> [What the exercise asks] Can you edit the data below by replacing every "none" with "off" and keeping everything else the same? Leave the picture lines out of your answer.

(Entries from a collection)

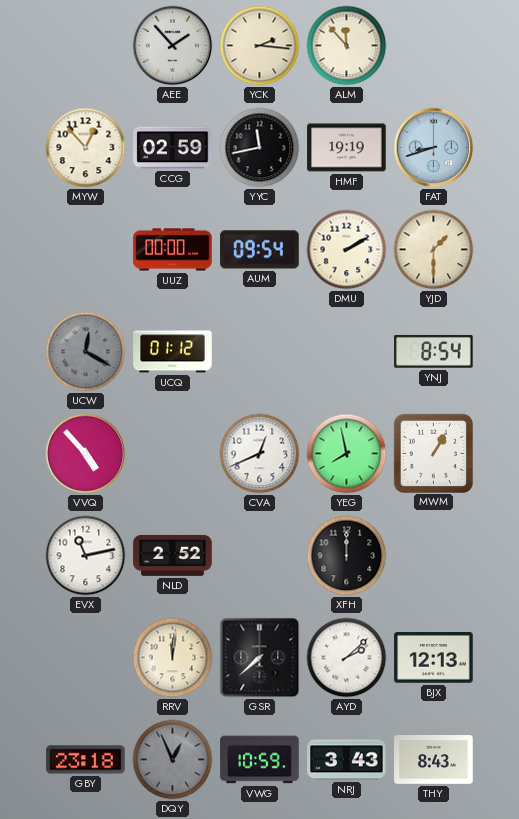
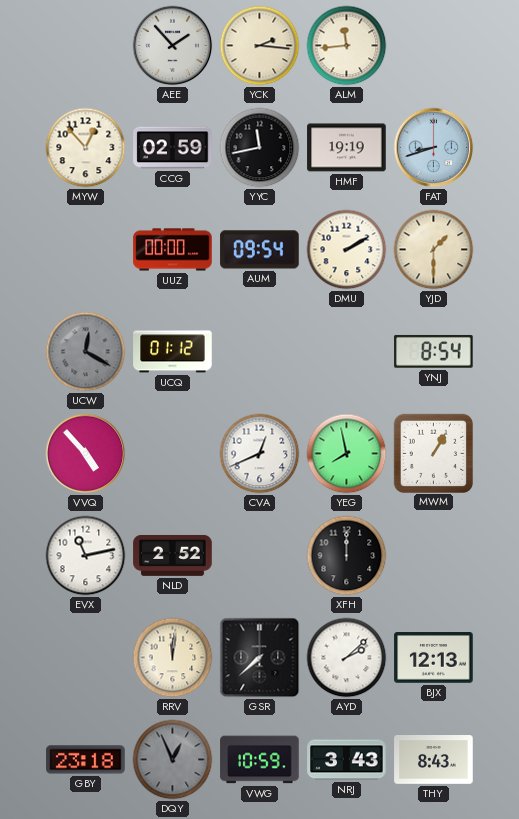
ALM: 11:53 -> 11:44
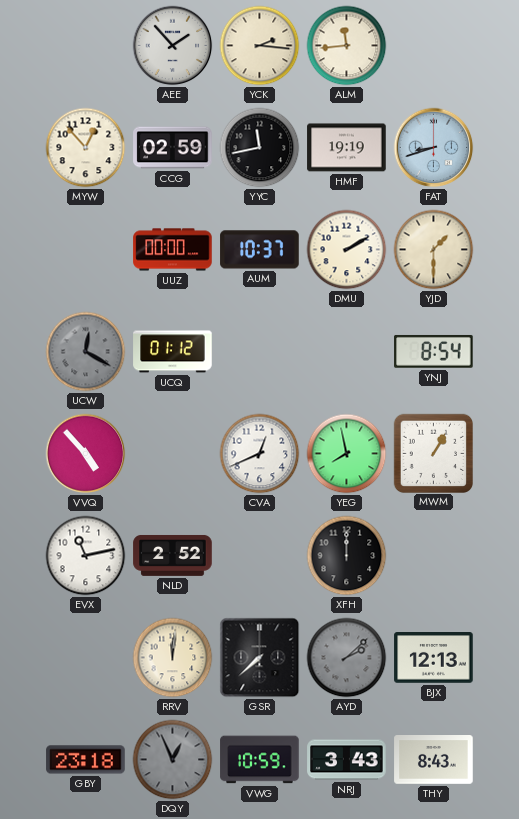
AUM: 09:54 -> 10:37
AYD dial: white -> grey
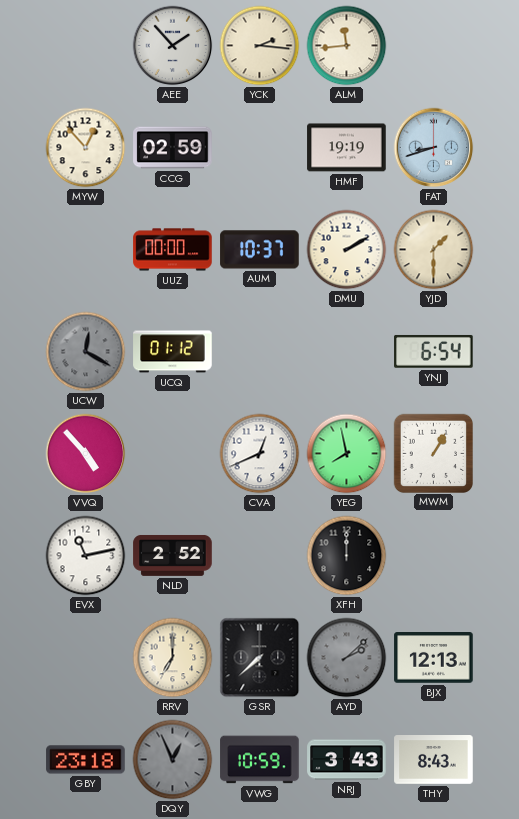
YYC: 11:43 -> none
YNJ: 8:54 -> 6:54
RRV: 12:01 -> 7:00
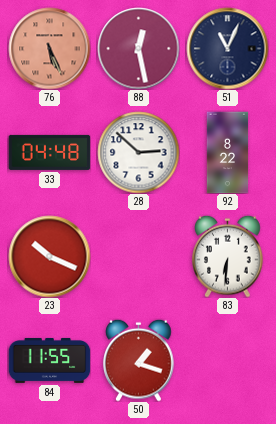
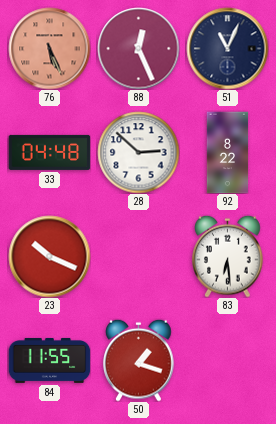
88: 12:28 -> 12:26
83: 6:31 -> 6:29
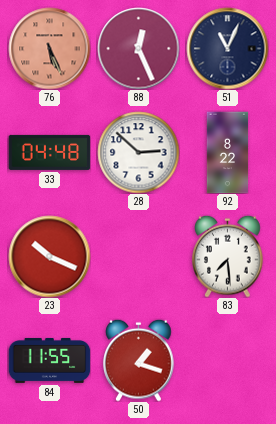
83: 6:29 -> 7:29
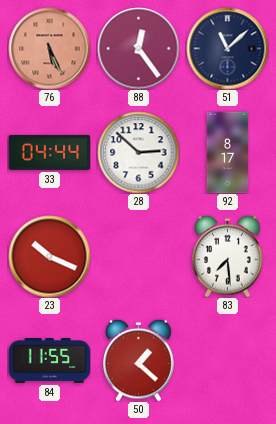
88: 12:26 -> 12:24
51: 11:04 -> 11:08
33: 04:48 -> 04:44
92: 8:22 -> 8:17
50: 1:18 -> 1:22
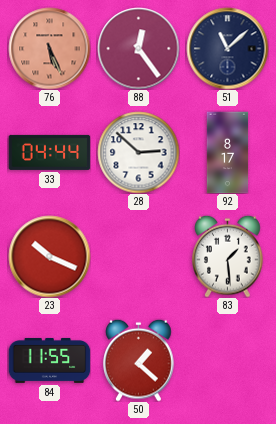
83: 7:29 -> 1:29
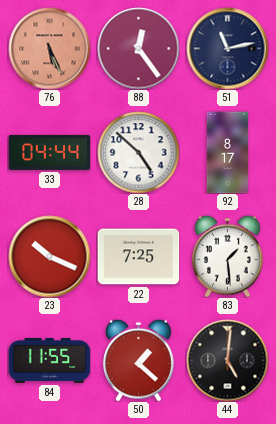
51: 11:08 -> 11:13
28: 2:52 -> 4:52
22: none -> 7:25
44: none -> 5:01
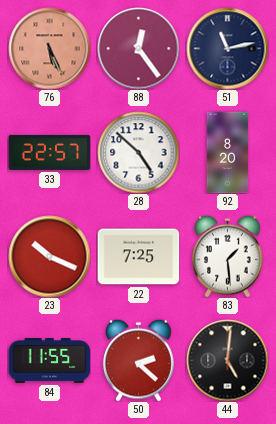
33: 04:44 -> 22:57
92: 8:17 -> 8:20
50: 1:22 -> 2:22
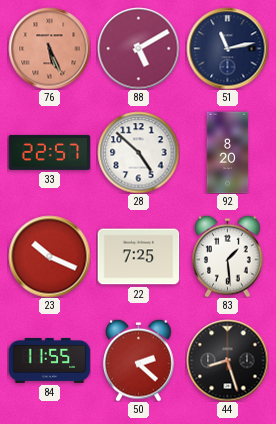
88: 12:24 -> 5:10
44: 5:01 -> 8:27
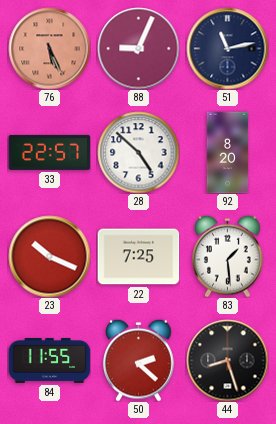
88: 5:10 -> 9:04
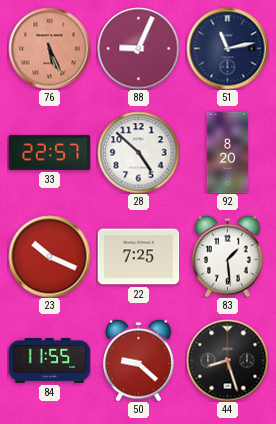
50: 2:22 -> 9:22
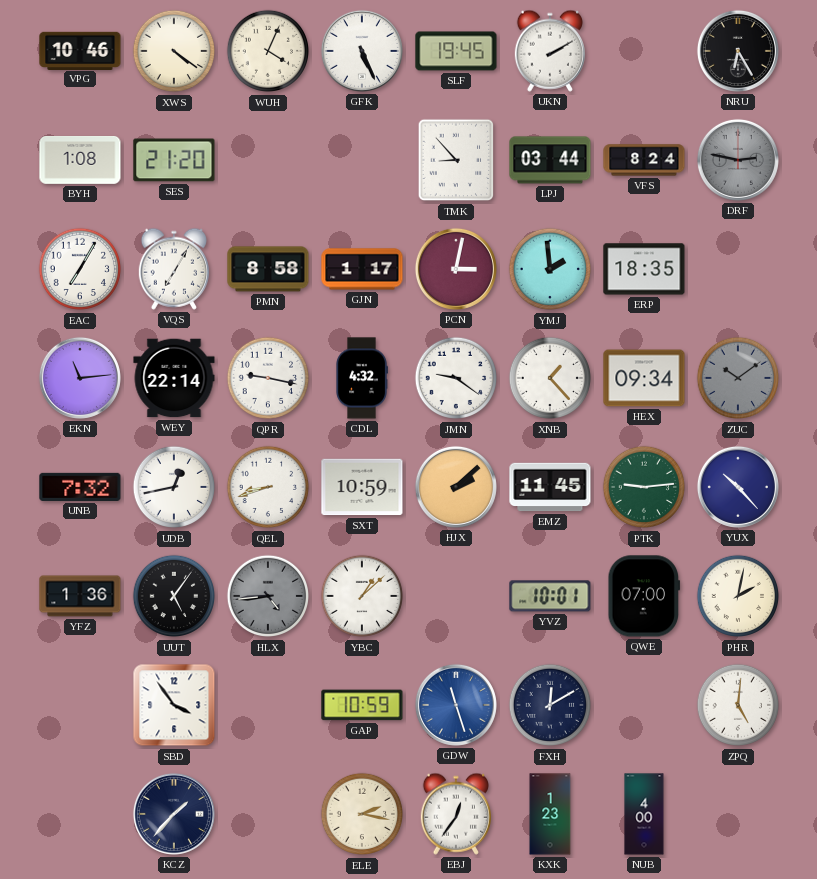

> [Exercise output]
ALM: 11:53 -> 11:44
AUM: 09:54 -> 10:37
AYD dial: white -> grey
YYC: 11:43 -> off
YNJ: 8:54 -> 6:54
RRV: 12:01 -> 7:00
88: 12:28 -> 12:26
83: 6:31 -> 6:29
83: 6:29 -> 7:29
88: 12:26 -> 12:24
51: 11:04 -> 11:08
33: 04:48 -> 04:44
92: 8:22 -> 8:17
50: 1:18 -> 1:22
83: 7:29 -> 1:29
51: 11:08 -> 11:13
28: 2:52 -> 4:52
22: off -> 7:25
44: off -> 5:01
33: 04:44 -> 22:57
92: 8:17 -> 8:20
50: 1:22 -> 2:22
88: 12:24 -> 5:10
44: 5:01 -> 8:27
88: 5:10 -> 9:04
50: 2:22 -> 9:22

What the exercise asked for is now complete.